• [AIM OF THE EXERCISE]:
Search the entries below for "white", and copy each line where it appears.

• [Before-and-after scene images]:
----------------

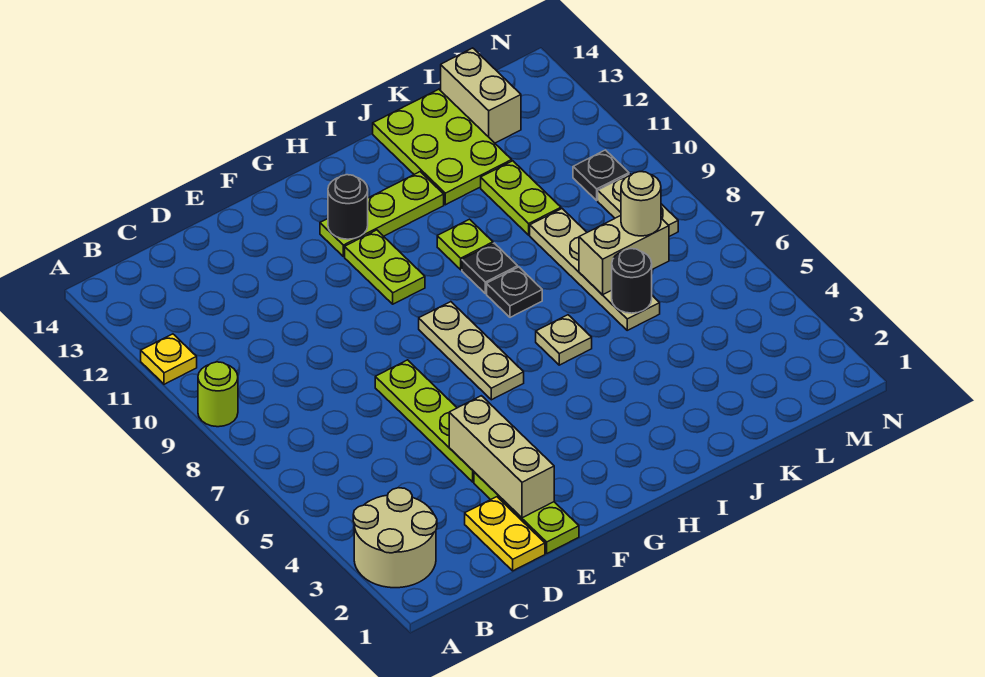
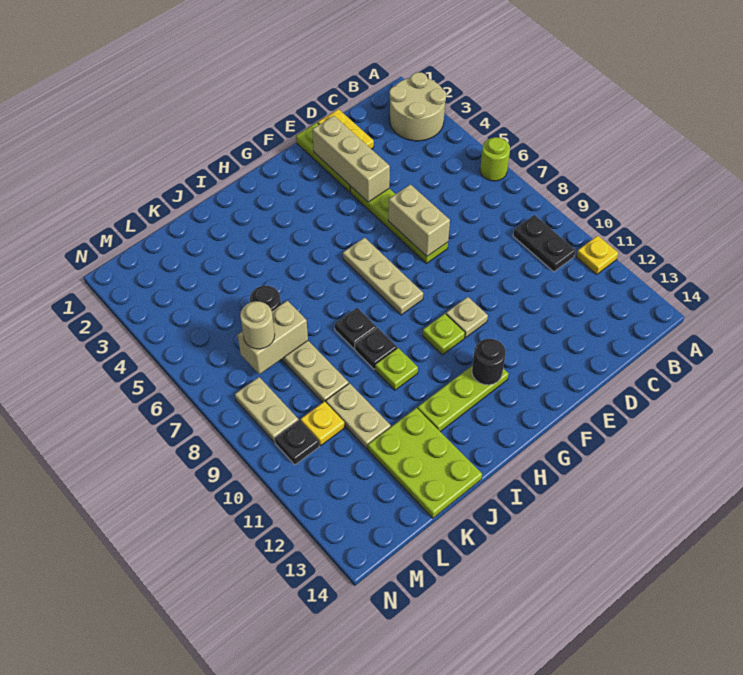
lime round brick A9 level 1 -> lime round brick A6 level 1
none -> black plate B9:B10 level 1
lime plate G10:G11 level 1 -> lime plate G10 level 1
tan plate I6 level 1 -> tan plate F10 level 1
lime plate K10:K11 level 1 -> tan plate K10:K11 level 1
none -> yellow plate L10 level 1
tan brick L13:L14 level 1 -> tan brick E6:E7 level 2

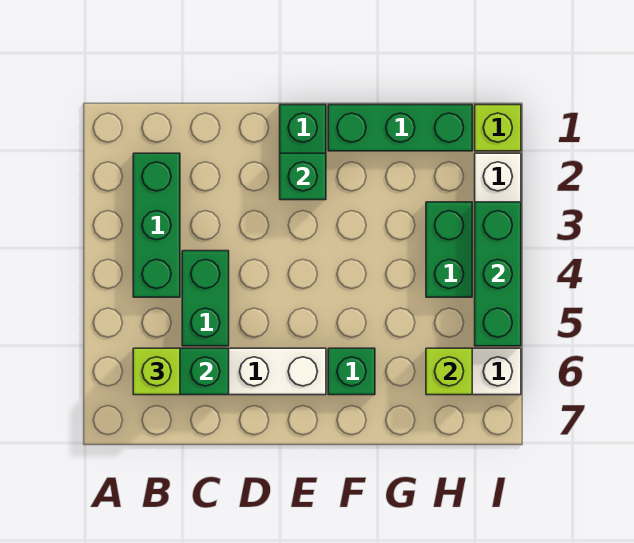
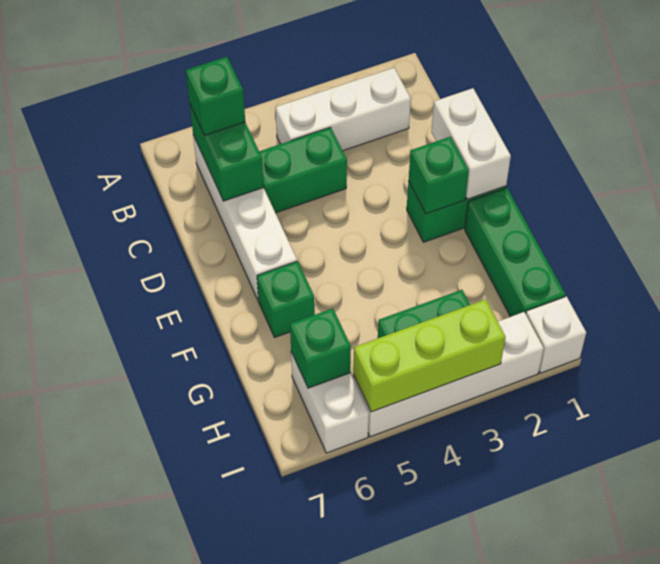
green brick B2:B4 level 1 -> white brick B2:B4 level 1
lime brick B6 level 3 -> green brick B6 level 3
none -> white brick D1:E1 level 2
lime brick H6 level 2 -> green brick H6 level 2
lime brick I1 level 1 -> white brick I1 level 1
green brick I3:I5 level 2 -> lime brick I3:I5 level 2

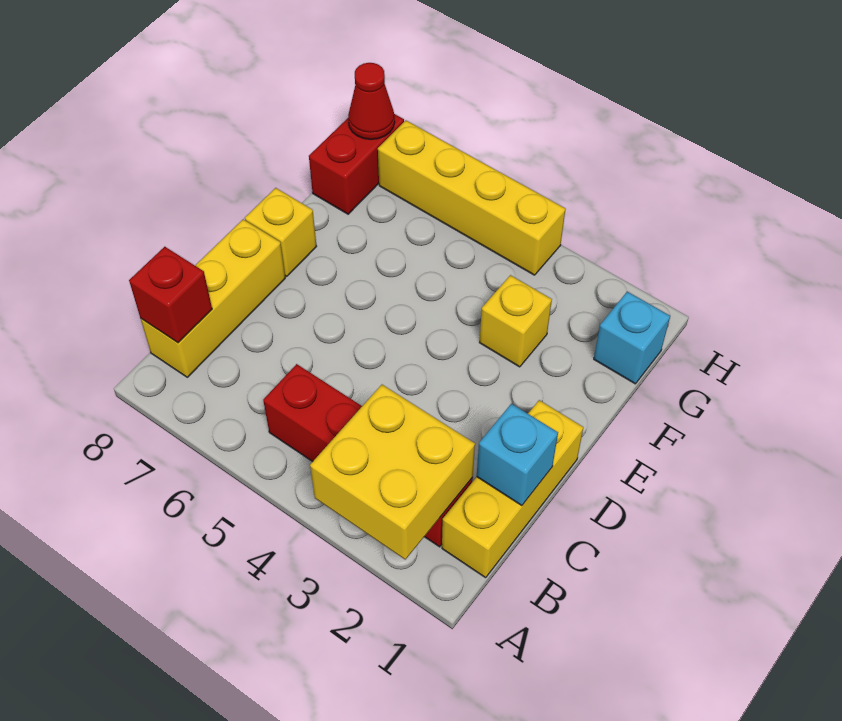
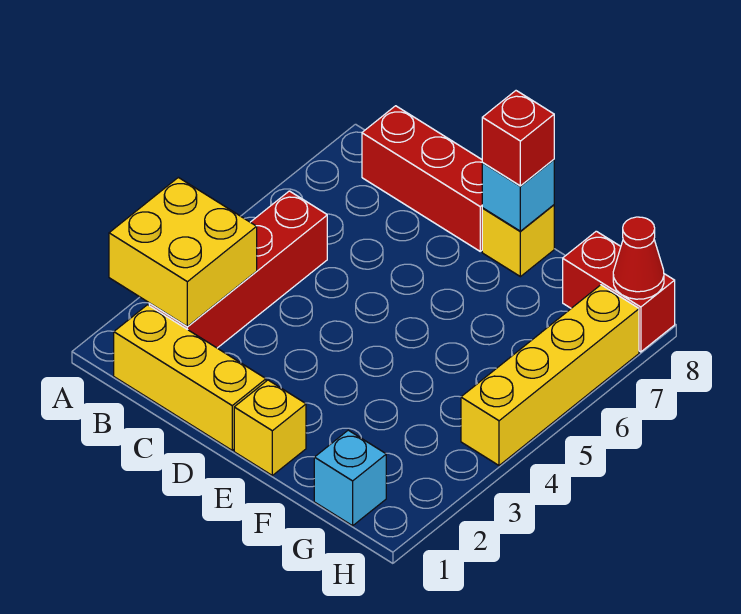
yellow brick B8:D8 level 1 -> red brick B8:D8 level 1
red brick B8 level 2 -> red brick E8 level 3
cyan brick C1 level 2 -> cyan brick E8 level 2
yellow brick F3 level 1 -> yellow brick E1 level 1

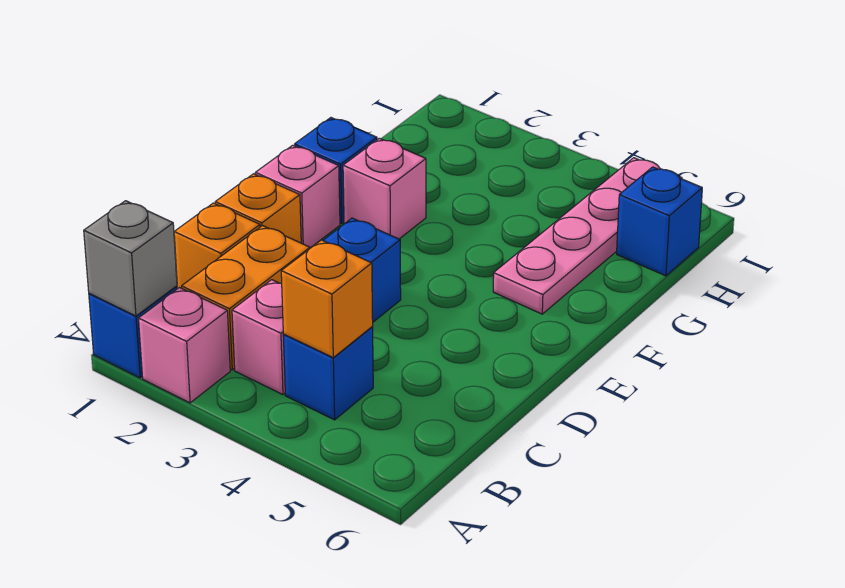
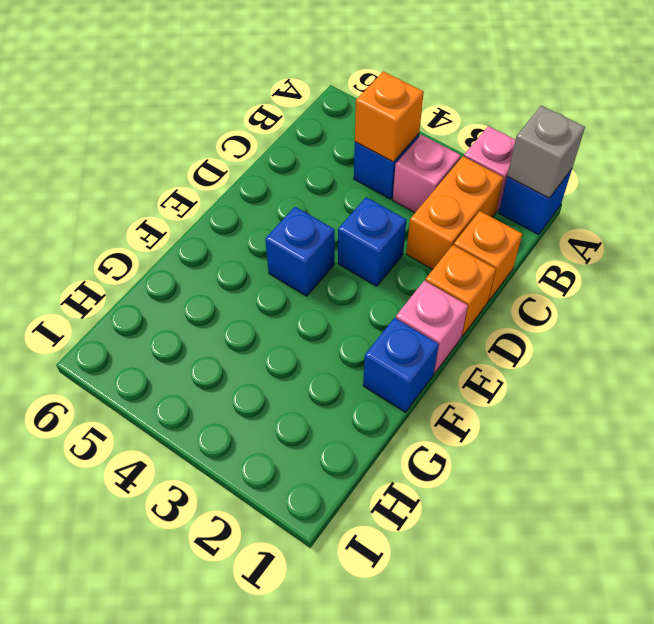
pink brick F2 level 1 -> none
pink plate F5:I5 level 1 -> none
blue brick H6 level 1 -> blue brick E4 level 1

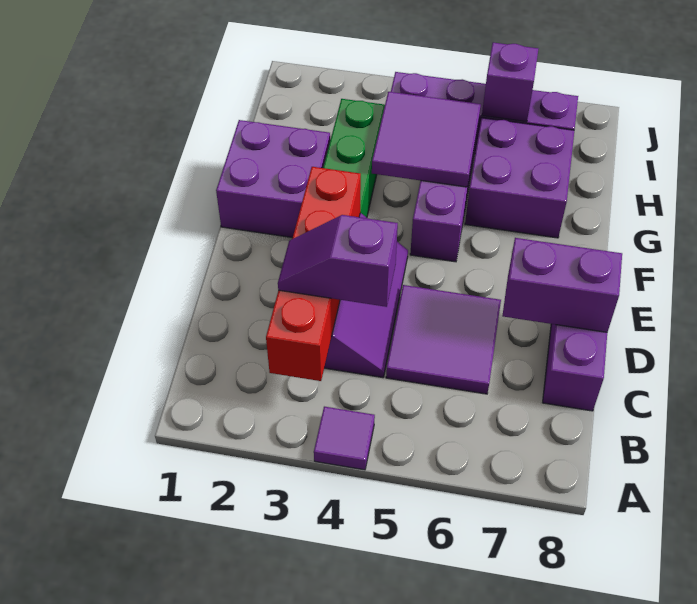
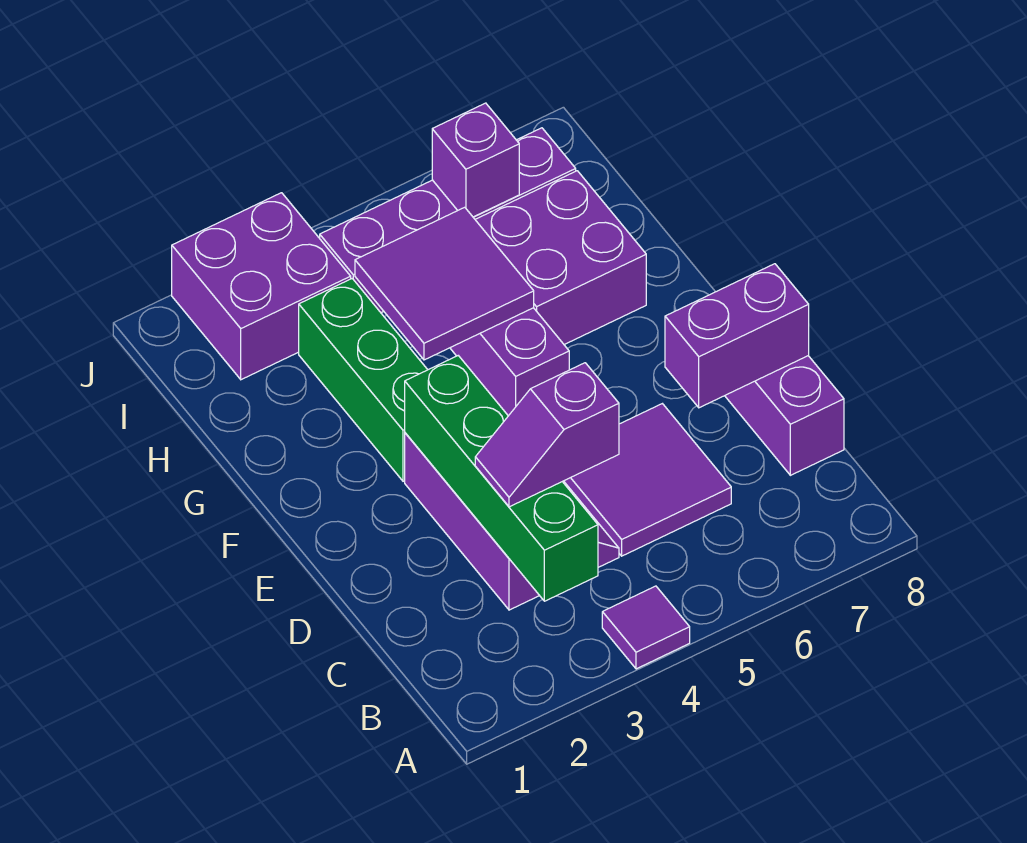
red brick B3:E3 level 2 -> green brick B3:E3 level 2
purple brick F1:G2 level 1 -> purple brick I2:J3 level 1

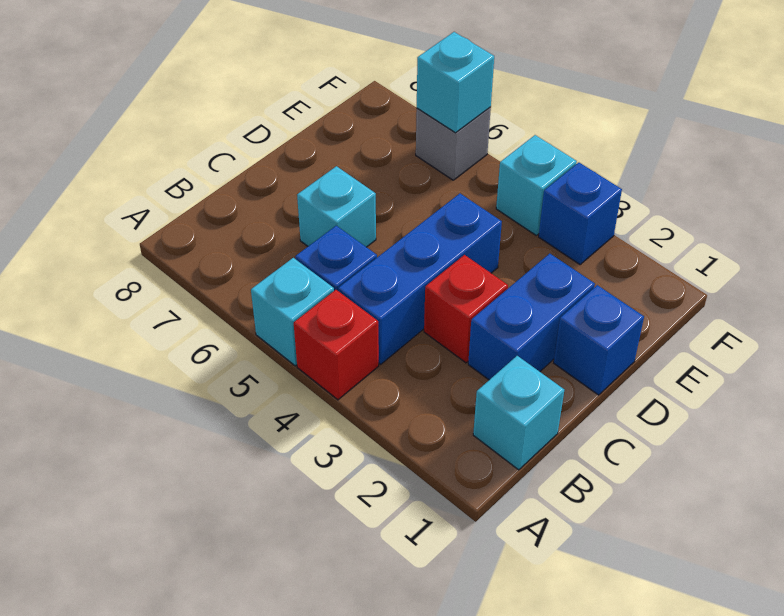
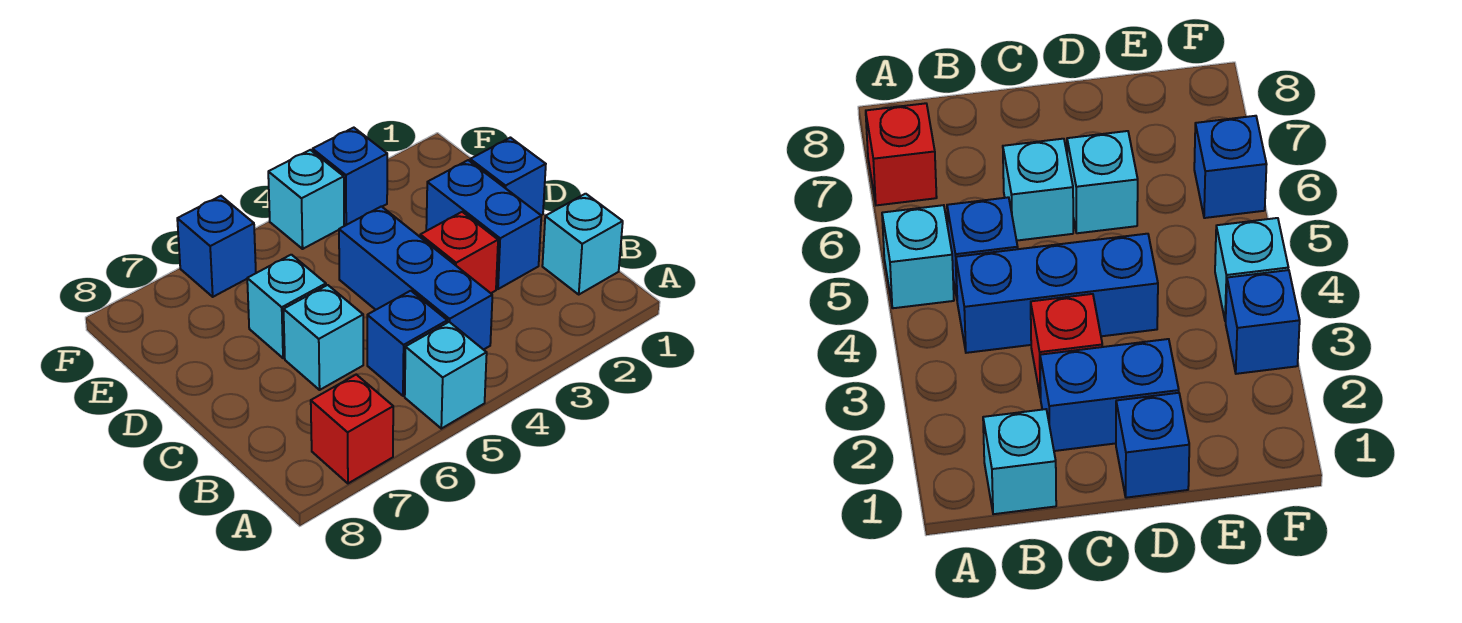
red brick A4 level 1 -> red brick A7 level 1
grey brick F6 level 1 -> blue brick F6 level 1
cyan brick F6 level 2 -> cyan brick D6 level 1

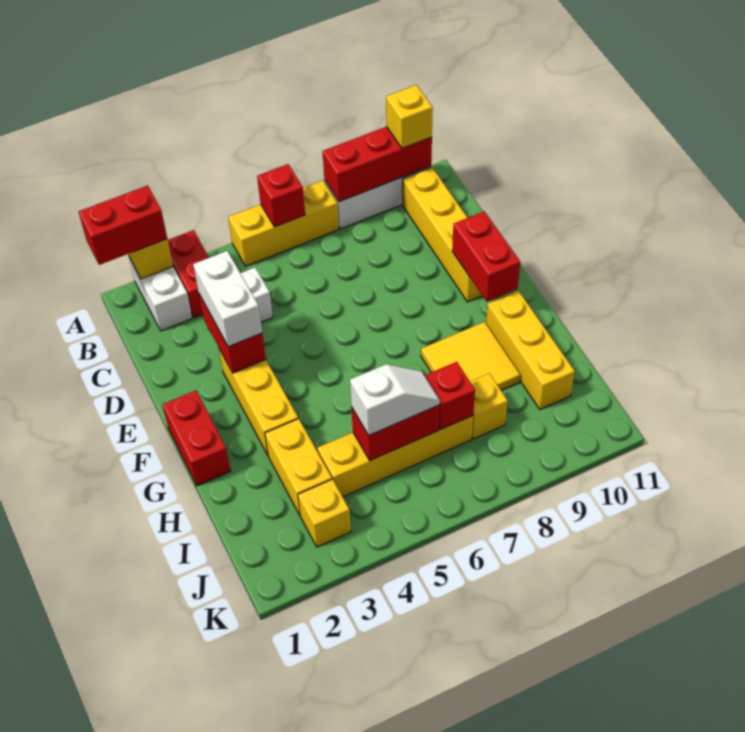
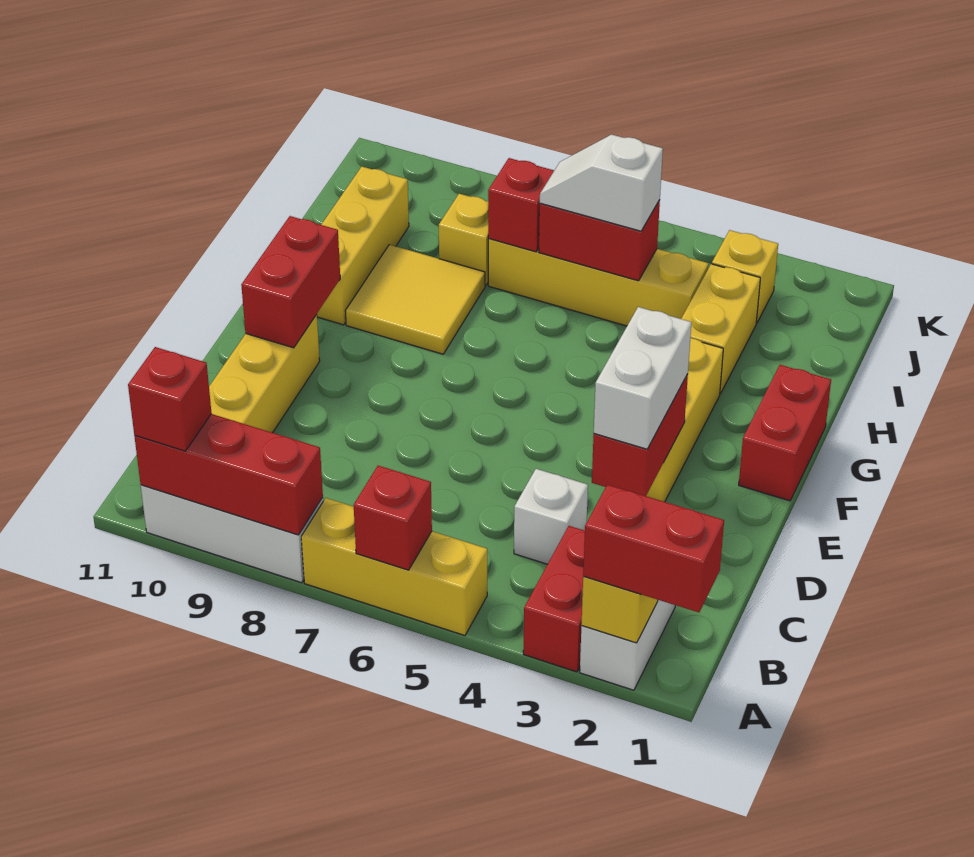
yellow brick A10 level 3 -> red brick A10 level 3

----------------

• [OUTPUT]:
green brick B2:B4 level 1 -> white brick B2:B4 level 1
none -> white brick D1:E1 level 2
lime brick I1 level 1 -> white brick I1 level 1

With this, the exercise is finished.